BEGIN
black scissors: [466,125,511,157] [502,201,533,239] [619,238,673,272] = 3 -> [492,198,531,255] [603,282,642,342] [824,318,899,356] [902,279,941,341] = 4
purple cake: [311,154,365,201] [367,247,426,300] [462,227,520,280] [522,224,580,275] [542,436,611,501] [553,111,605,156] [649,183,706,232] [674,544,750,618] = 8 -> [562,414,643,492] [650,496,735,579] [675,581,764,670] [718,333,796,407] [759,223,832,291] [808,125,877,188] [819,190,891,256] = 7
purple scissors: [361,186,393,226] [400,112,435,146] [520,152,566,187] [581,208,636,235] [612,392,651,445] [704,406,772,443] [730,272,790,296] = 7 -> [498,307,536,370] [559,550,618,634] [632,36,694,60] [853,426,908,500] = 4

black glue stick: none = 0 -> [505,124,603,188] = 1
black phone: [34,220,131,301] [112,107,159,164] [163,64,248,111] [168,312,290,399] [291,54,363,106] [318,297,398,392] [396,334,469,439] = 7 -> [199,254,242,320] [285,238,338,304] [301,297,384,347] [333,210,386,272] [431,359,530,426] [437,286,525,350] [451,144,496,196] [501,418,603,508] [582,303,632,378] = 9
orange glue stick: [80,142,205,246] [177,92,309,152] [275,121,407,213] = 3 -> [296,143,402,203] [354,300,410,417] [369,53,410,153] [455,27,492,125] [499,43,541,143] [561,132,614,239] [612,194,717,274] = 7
END
BEGIN
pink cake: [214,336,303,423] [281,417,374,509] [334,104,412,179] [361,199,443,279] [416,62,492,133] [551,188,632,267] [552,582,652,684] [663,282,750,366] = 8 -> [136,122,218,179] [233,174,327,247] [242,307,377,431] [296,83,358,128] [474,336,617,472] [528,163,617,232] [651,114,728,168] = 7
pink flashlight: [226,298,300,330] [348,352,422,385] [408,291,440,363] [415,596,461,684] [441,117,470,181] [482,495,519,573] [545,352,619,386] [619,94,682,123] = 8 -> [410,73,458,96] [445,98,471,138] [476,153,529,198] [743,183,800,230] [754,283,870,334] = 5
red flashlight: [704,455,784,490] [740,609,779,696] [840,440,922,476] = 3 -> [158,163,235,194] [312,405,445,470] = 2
END
BEGIN
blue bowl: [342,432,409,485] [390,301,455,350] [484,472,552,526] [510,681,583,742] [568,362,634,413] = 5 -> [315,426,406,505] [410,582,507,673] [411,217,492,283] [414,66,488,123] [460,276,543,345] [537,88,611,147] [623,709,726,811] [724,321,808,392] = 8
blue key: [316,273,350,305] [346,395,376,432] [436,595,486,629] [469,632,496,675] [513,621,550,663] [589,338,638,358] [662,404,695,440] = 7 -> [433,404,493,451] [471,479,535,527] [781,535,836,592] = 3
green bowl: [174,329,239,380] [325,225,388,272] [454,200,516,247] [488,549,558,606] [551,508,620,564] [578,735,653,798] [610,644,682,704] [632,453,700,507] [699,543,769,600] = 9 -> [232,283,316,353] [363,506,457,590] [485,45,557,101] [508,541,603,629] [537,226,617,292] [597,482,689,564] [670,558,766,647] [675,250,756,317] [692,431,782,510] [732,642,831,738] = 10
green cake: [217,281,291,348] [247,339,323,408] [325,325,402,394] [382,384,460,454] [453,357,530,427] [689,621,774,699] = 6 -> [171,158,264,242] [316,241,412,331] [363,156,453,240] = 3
END
# Your objective
Copy each line of the listing that carries the word "glue".

# Solution for this problem
black glue stick: none = 0 -> [505,124,603,188] = 1
orange glue stick: [80,142,205,246] [177,92,309,152] [275,121,407,213] = 3 -> [296,143,402,203] [354,300,410,417] [369,53,410,153] [455,27,492,125] [499,43,541,143] [561,132,614,239] [612,194,717,274] = 7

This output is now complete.